Counting task data
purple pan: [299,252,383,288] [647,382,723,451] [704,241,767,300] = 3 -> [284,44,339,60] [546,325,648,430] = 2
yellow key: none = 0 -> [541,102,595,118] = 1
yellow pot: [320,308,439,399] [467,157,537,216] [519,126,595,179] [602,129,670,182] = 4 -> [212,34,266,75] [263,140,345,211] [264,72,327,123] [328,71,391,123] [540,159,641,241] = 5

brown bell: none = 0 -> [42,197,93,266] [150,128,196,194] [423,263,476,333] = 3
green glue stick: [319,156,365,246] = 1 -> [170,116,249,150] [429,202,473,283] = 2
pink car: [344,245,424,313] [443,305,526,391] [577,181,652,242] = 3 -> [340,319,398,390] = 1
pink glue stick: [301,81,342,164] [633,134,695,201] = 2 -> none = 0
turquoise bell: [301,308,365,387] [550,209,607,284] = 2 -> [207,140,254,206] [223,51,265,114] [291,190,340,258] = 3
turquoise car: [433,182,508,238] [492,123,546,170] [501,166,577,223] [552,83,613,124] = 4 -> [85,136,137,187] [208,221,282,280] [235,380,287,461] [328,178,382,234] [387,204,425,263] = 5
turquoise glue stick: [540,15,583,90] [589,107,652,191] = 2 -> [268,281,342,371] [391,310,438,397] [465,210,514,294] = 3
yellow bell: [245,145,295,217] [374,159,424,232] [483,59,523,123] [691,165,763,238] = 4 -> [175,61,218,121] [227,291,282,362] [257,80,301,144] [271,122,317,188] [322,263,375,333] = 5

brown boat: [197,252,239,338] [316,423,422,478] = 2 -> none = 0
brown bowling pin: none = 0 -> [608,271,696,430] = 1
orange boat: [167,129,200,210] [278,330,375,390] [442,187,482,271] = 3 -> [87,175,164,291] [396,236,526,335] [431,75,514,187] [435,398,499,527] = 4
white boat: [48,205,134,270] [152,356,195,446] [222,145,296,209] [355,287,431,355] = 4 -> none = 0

- REQUIRED ACTION
The response has to contain every record shown above, unaltered and complete.

- TASK RESULT
purple pan: [299,252,383,288] [647,382,723,451] [704,241,767,300] = 3 -> [284,44,339,60] [546,325,648,430] = 2
yellow key: none = 0 -> [541,102,595,118] = 1
yellow pot: [320,308,439,399] [467,157,537,216] [519,126,595,179] [602,129,670,182] = 4 -> [212,34,266,75] [263,140,345,211] [264,72,327,123] [328,71,391,123] [540,159,641,241] = 5

brown bell: none = 0 -> [42,197,93,266] [150,128,196,194] [423,263,476,333] = 3
green glue stick: [319,156,365,246] = 1 -> [170,116,249,150] [429,202,473,283] = 2
pink car: [344,245,424,313] [443,305,526,391] [577,181,652,242] = 3 -> [340,319,398,390] = 1
pink glue stick: [301,81,342,164] [633,134,695,201] = 2 -> none = 0
turquoise bell: [301,308,365,387] [550,209,607,284] = 2 -> [207,140,254,206] [223,51,265,114] [291,190,340,258] = 3
turquoise car: [433,182,508,238] [492,123,546,170] [501,166,577,223] [552,83,613,124] = 4 -> [85,136,137,187] [208,221,282,280] [235,380,287,461] [328,178,382,234] [387,204,425,263] = 5
turquoise glue stick: [540,15,583,90] [589,107,652,191] = 2 -> [268,281,342,371] [391,310,438,397] [465,210,514,294] = 3
yellow bell: [245,145,295,217] [374,159,424,232] [483,59,523,123] [691,165,763,238] = 4 -> [175,61,218,121] [227,291,282,362] [257,80,301,144] [271,122,317,188] [322,263,375,333] = 5

brown boat: [197,252,239,338] [316,423,422,478] = 2 -> none = 0
brown bowling pin: none = 0 -> [608,271,696,430] = 1
orange boat: [167,129,200,210] [278,330,375,390] [442,187,482,271] = 3 -> [87,175,164,291] [396,236,526,335] [431,75,514,187] [435,398,499,527] = 4
white boat: [48,205,134,270] [152,356,195,446] [222,145,296,209] [355,287,431,355] = 4 -> none = 0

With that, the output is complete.